(DATA EXTRACT begins)

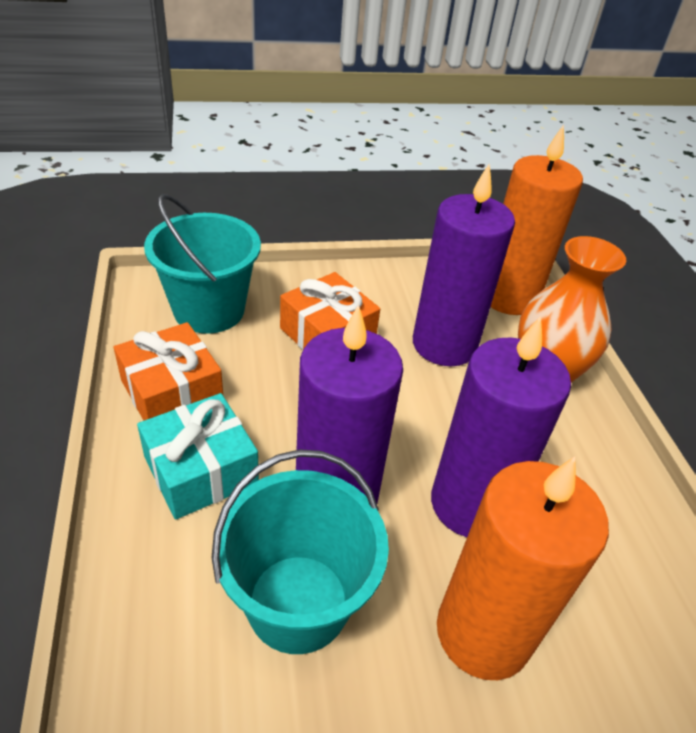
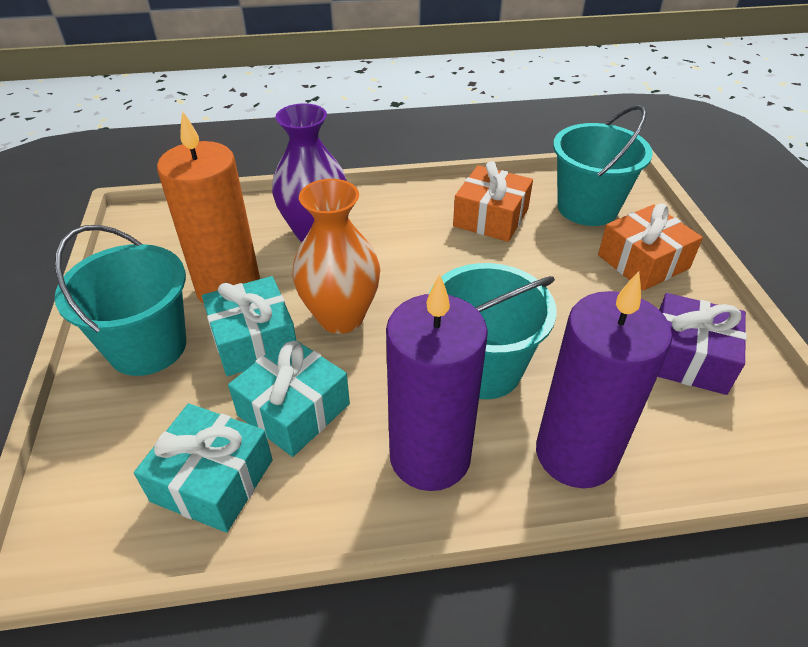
orange candle: 2 -> 1
purple candle: 3 -> 2
purple gift: 0 -> 1
purple vase: 0 -> 1
turquoise bucket: 2 -> 3
turquoise gift: 1 -> 3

(DATA EXTRACT ends)

=== TRY IT ===
Only the text of the records above is to be reproduced, exactly as given; the pictures are dropped.

=== ANSWER TO THE PROBLEM ===
orange candle: 2 -> 1
purple candle: 3 -> 2
purple gift: 0 -> 1
purple vase: 0 -> 1
turquoise bucket: 2 -> 3
turquoise gift: 1 -> 3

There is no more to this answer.